Items from a dataset
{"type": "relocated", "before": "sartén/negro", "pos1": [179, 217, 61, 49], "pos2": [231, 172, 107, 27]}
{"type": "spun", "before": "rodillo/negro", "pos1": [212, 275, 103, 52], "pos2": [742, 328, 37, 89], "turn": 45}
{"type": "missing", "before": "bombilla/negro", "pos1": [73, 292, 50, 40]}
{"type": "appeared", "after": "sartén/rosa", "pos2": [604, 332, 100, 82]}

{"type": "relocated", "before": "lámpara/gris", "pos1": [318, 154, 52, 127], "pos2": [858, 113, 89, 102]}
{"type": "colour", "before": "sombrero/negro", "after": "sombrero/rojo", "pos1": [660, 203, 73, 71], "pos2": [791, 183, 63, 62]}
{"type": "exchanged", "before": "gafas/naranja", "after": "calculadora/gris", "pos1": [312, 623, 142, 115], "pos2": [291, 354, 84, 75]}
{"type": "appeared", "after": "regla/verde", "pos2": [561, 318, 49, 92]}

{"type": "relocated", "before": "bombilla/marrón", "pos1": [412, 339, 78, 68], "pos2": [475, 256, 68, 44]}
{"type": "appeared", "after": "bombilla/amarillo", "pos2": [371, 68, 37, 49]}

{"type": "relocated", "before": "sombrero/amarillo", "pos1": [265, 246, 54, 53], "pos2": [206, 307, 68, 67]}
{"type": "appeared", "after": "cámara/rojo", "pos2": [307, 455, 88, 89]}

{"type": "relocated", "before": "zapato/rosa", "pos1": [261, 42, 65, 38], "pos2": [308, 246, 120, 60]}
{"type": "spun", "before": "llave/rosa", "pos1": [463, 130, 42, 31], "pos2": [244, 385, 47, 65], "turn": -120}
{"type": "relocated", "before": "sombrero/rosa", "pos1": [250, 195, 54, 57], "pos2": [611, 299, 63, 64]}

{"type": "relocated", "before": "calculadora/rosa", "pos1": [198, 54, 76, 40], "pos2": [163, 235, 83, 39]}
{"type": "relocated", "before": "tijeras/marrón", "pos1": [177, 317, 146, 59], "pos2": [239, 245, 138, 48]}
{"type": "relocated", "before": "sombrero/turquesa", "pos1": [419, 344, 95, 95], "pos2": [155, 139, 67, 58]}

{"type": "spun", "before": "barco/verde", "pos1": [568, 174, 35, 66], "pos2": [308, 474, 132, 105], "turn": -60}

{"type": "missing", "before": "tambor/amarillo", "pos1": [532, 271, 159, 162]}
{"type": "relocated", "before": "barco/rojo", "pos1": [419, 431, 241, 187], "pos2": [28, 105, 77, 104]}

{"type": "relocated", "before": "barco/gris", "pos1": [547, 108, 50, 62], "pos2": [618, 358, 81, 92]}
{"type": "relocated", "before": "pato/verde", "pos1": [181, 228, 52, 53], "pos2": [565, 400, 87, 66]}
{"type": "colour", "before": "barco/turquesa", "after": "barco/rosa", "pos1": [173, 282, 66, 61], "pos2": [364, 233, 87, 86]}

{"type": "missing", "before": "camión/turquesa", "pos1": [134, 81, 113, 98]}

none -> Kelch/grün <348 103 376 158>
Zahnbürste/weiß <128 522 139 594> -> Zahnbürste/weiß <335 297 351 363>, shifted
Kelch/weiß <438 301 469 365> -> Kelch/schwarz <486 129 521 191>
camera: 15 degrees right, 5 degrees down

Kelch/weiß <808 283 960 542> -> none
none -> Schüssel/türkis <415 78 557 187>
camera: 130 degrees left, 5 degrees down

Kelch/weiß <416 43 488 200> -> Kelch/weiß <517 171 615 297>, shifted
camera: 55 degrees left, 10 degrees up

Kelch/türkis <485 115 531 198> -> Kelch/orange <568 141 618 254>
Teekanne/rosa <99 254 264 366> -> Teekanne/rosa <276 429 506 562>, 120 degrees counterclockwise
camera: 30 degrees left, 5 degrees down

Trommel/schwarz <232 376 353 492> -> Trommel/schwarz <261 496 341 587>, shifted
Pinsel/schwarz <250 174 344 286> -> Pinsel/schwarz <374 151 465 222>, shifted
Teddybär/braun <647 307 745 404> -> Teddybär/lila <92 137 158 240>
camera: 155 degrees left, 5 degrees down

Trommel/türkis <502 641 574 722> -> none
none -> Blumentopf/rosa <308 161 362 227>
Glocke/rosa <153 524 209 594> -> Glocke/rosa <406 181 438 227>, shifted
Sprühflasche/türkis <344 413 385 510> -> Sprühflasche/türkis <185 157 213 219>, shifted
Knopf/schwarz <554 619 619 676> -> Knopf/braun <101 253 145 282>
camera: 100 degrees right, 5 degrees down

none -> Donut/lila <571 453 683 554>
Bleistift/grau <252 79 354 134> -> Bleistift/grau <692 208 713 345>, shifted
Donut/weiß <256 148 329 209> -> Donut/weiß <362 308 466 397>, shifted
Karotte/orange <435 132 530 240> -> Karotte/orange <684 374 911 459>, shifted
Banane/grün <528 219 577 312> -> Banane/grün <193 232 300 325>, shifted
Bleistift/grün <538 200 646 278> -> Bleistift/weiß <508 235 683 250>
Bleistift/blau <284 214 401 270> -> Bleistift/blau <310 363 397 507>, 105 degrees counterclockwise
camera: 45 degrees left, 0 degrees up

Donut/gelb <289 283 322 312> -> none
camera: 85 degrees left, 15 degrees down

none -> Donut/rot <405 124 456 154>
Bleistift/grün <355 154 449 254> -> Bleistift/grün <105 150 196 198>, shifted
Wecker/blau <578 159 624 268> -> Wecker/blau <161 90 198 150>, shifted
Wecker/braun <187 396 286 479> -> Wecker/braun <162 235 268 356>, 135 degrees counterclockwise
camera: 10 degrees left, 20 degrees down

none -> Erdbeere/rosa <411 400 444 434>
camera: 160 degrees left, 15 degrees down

* _DESCRIPTION OF THE TASK_
Within the data above, the lines from the one with "Zahnbürste/weiß <128 522" to the one with "Kelch/weiß <438 301" must be repeated exactly; no other line belongs in the answer.

* _ANSWER AREA_
Zahnbürste/weiß <128 522 139 594> -> Zahnbürste/weiß <335 297 351 363>, shifted
Kelch/weiß <438 301 469 365> -> Kelch/schwarz <486 129 521 191>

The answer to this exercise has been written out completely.